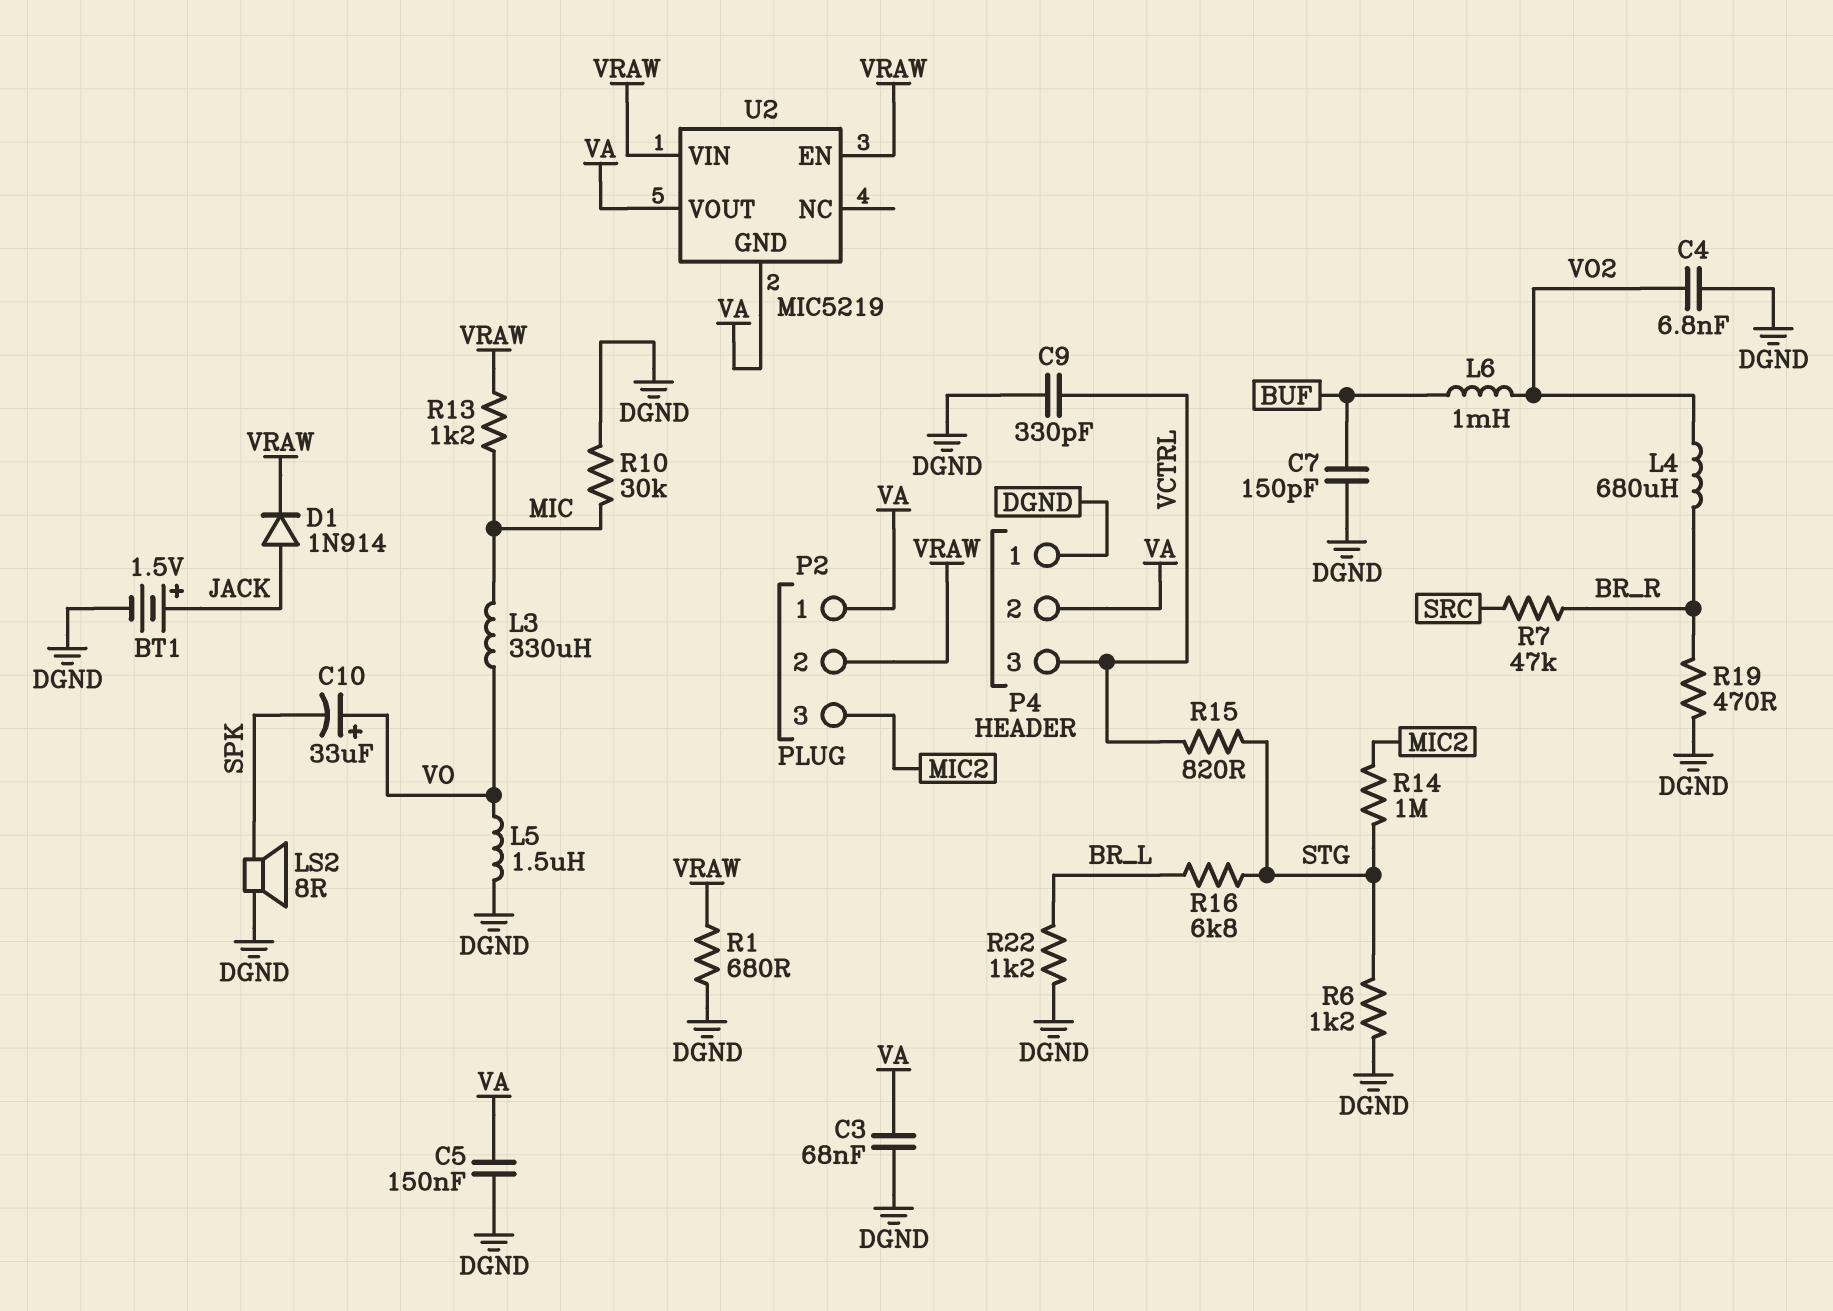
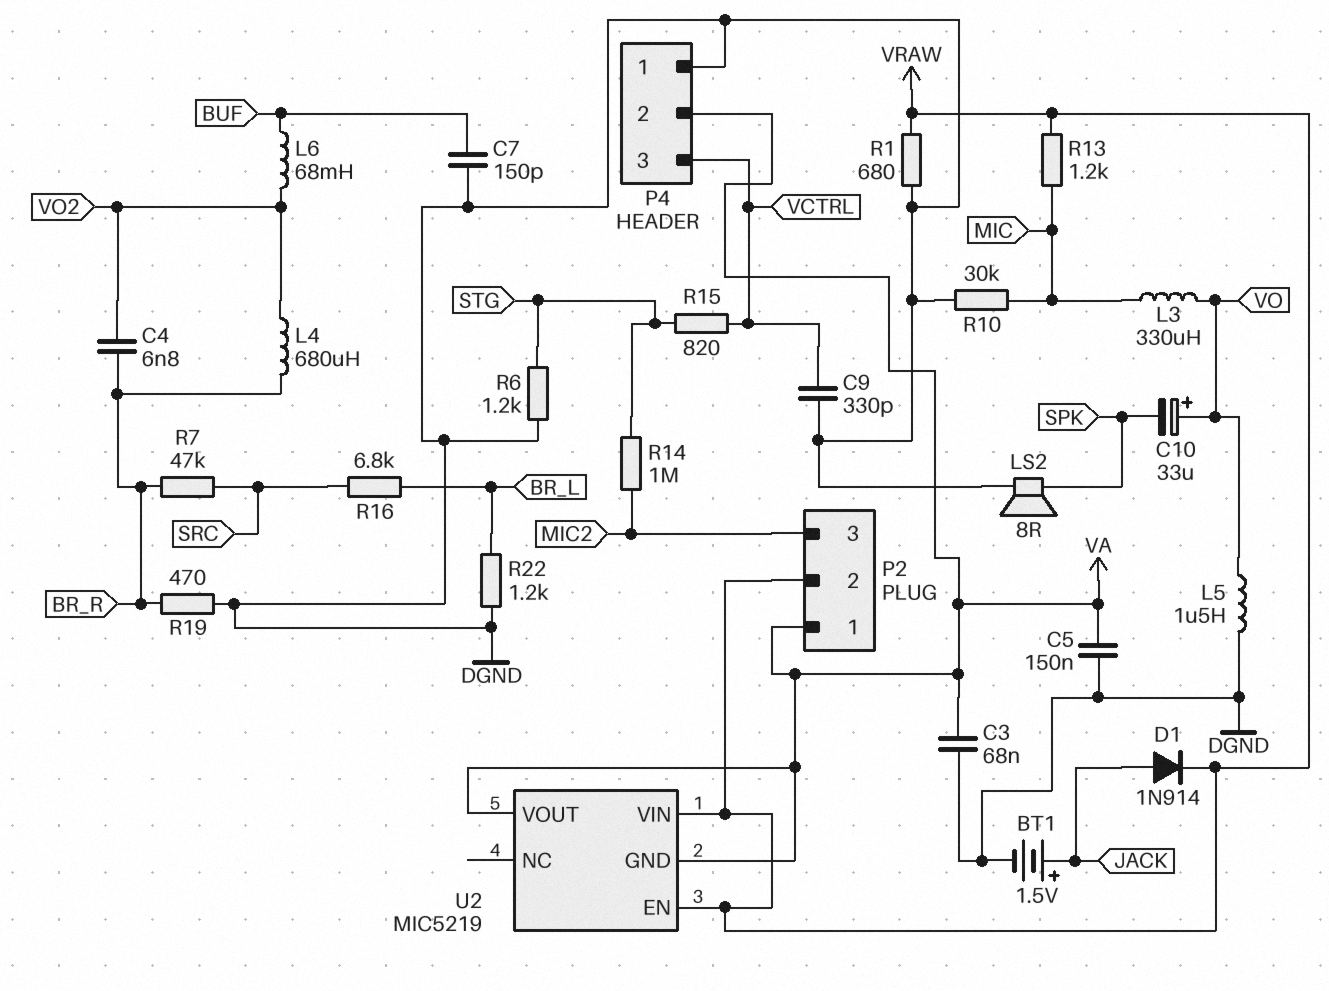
C4: 6.8nF (DGND, VO2) -> 6.8nF (BR_R, VO2)
L6: 1mH (BUF, VO2) -> 68mH (BUF, VO2)
R16: 6.8k (BR_L, STG) -> 6.8k (BR_L, SRC)

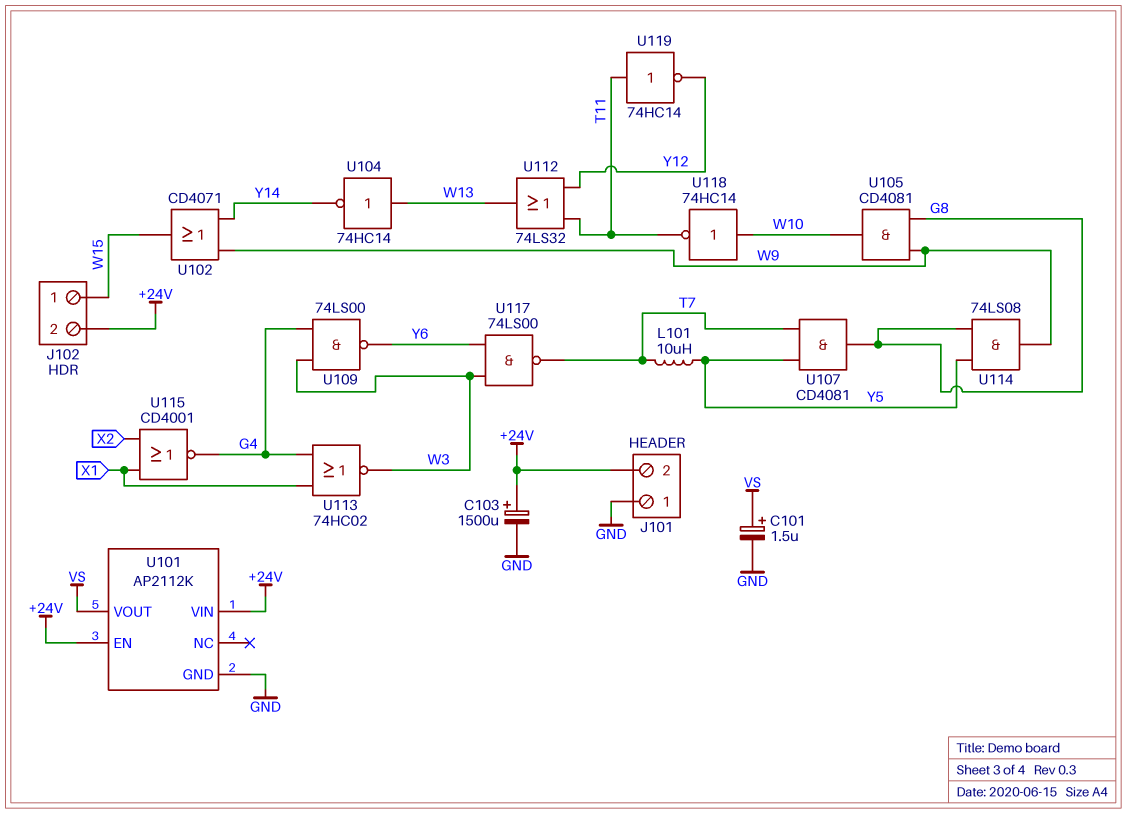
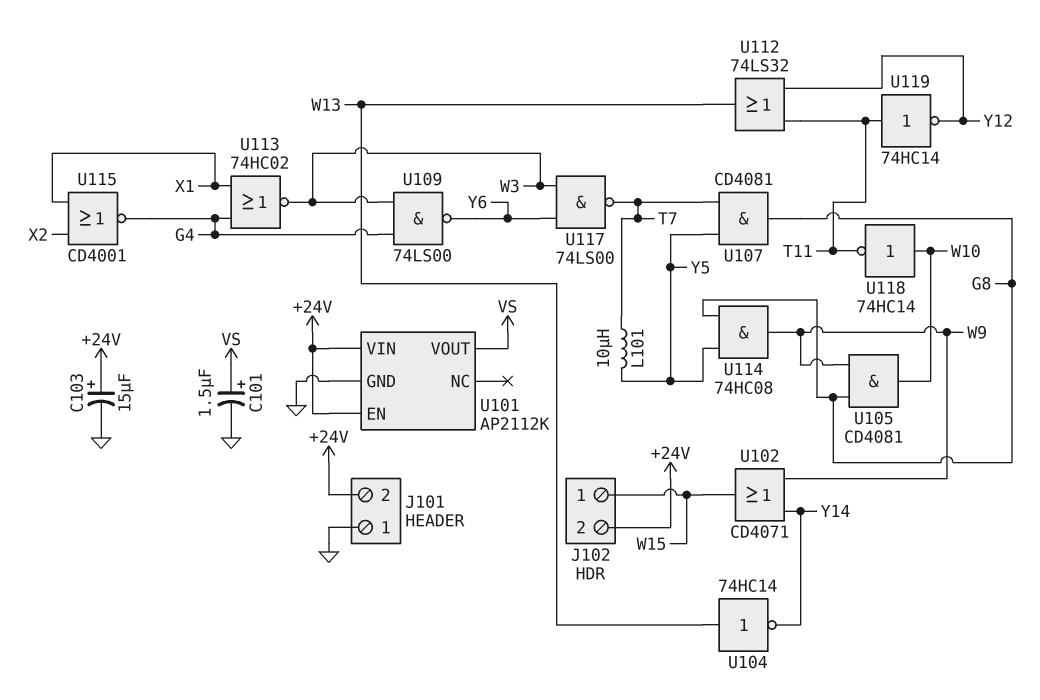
C103: 1500uF (plus +24V, minus GND) -> 15uF (plus +24V, minus GND)
U114: AND 74LS08 (in G8, in Y5, out W9) -> AND 74HC08 (in G8, in Y5, out W9)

------------

WORK TASK:
Would you set down each line of the data exactly, with no images included?

REPLY:
C4: 6.8nF (DGND, VO2) -> 6.8nF (BR_R, VO2)
L6: 1mH (BUF, VO2) -> 68mH (BUF, VO2)
R16: 6.8k (BR_L, STG) -> 6.8k (BR_L, SRC)

C103: 1500uF (plus +24V, minus GND) -> 15uF (plus +24V, minus GND)
U114: AND 74LS08 (in G8, in Y5, out W9) -> AND 74HC08 (in G8, in Y5, out W9)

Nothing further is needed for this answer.